> _What you are asked to do_: While copying the entries exactly, leave out each picture they contain.
= = = = =
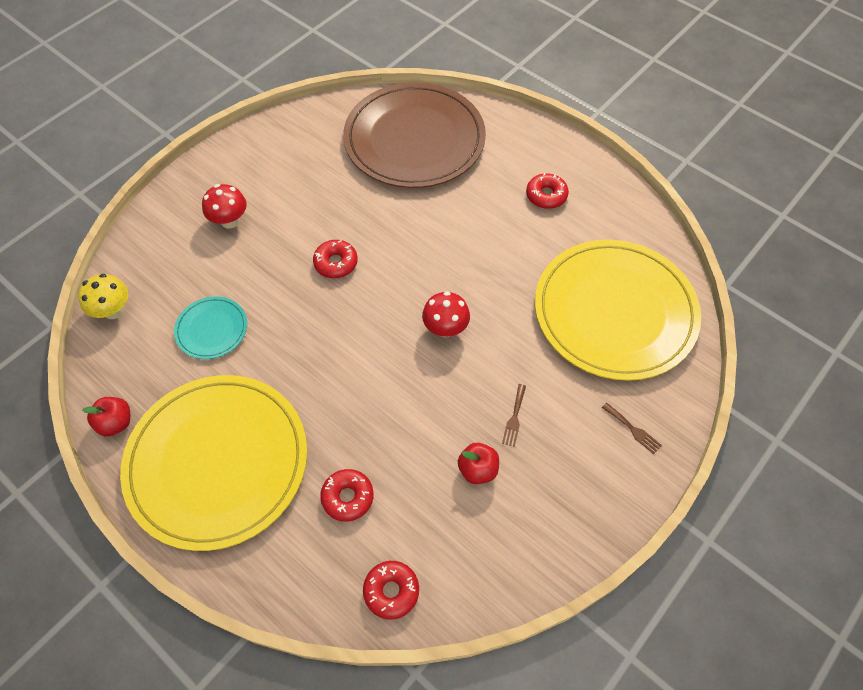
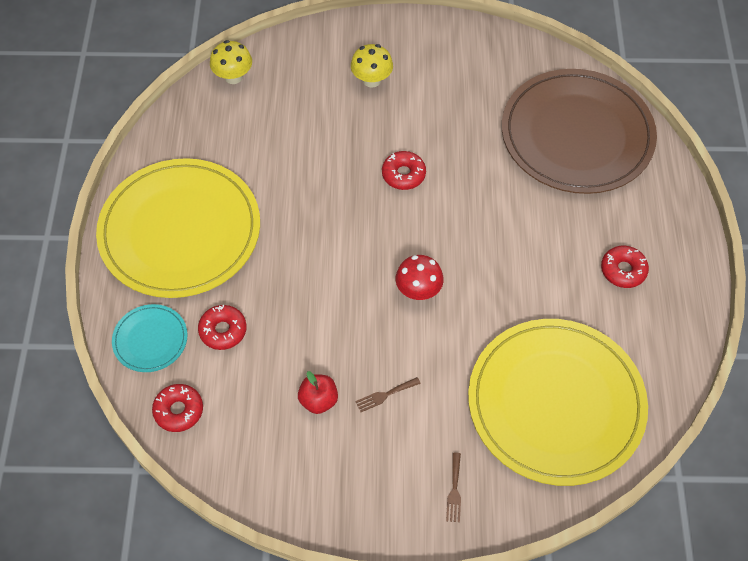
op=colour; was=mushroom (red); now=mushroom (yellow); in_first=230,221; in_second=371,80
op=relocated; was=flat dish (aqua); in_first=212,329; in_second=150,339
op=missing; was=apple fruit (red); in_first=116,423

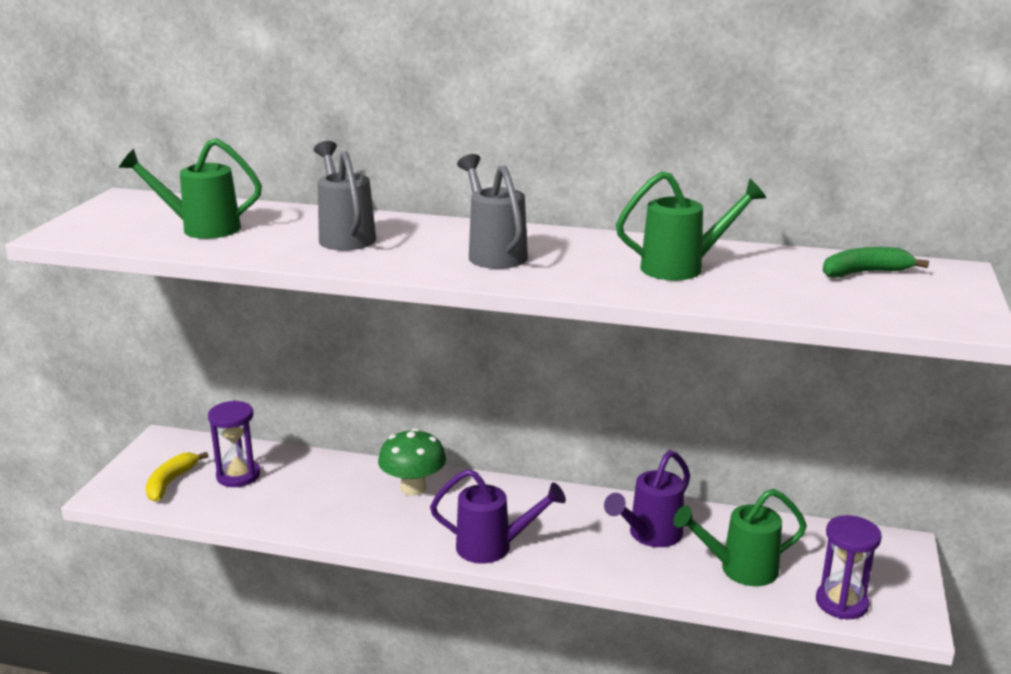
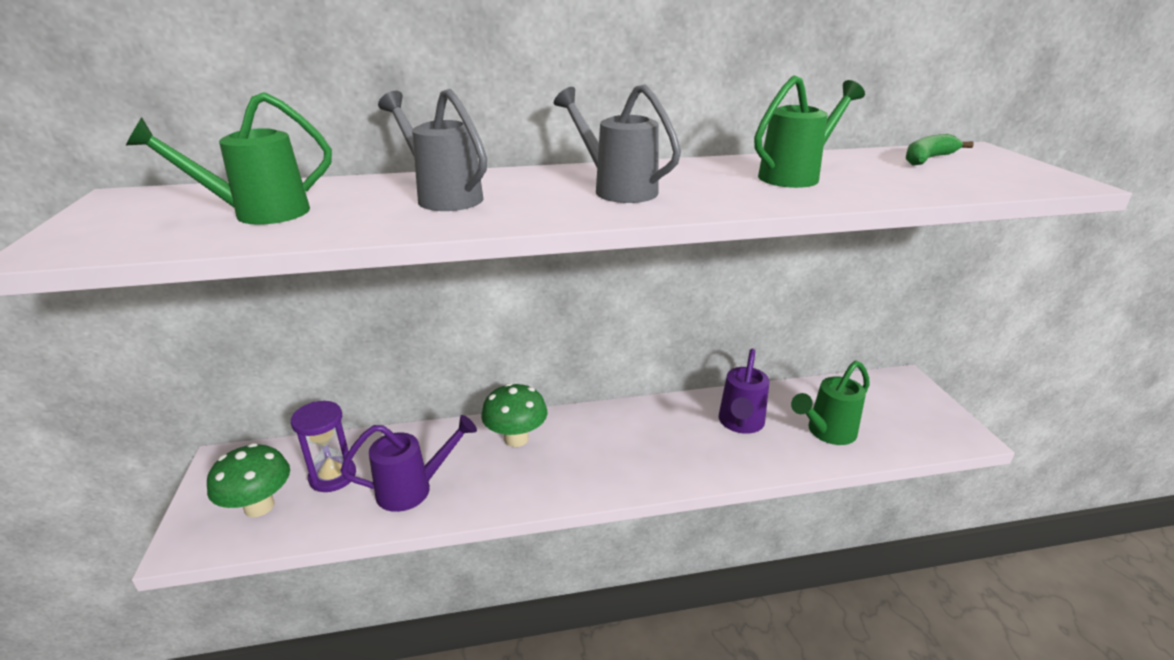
op=exchanged; was=banana (yellow); now=mushroom (green); in_first=170,482; in_second=259,506
op=relocated; was=watering can (purple); in_first=494,547; in_second=414,489
op=missing; was=sand timer (purple); in_first=841,603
= = = = =
> _Task answer_:
op=colour; was=mushroom (red); now=mushroom (yellow); in_first=230,221; in_second=371,80
op=relocated; was=flat dish (aqua); in_first=212,329; in_second=150,339
op=missing; was=apple fruit (red); in_first=116,423

op=exchanged; was=banana (yellow); now=mushroom (green); in_first=170,482; in_second=259,506
op=relocated; was=watering can (purple); in_first=494,547; in_second=414,489
op=missing; was=sand timer (purple); in_first=841,603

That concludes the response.